* **Your task**
The goal is a clean copy of all the data below, with pictures dropped and everything else retyped exactly.

* **Input data**
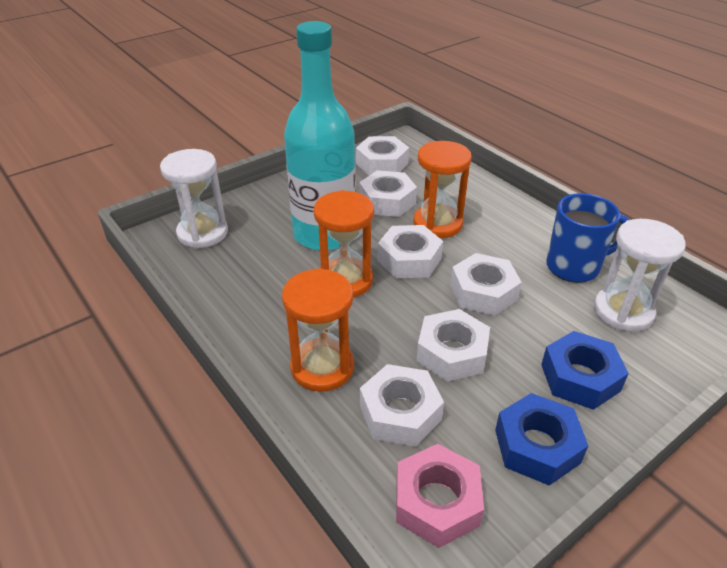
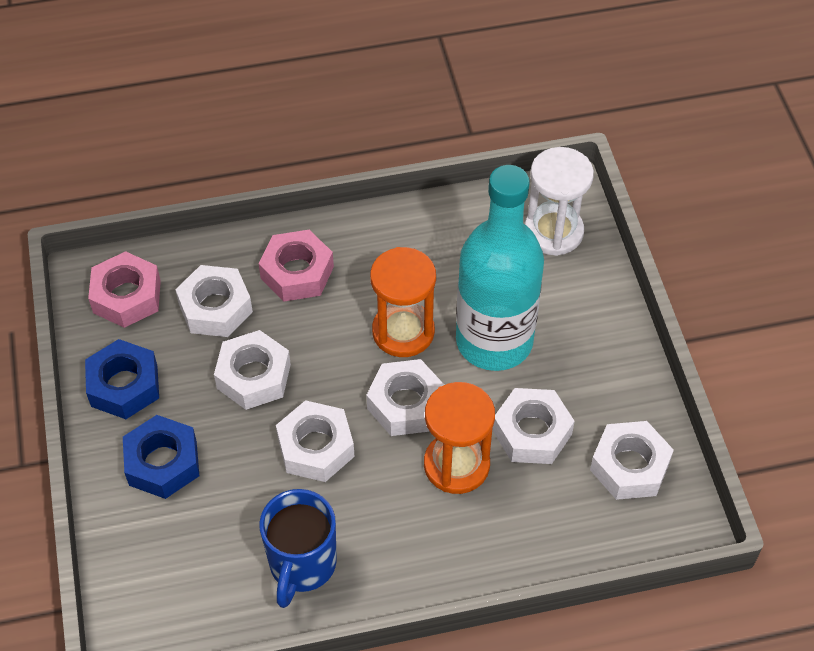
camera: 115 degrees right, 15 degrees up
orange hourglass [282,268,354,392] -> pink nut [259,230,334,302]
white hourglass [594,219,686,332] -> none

* **The answer**
camera: 115 degrees right, 15 degrees up
orange hourglass [282,268,354,392] -> pink nut [259,230,334,302]
white hourglass [594,219,686,332] -> none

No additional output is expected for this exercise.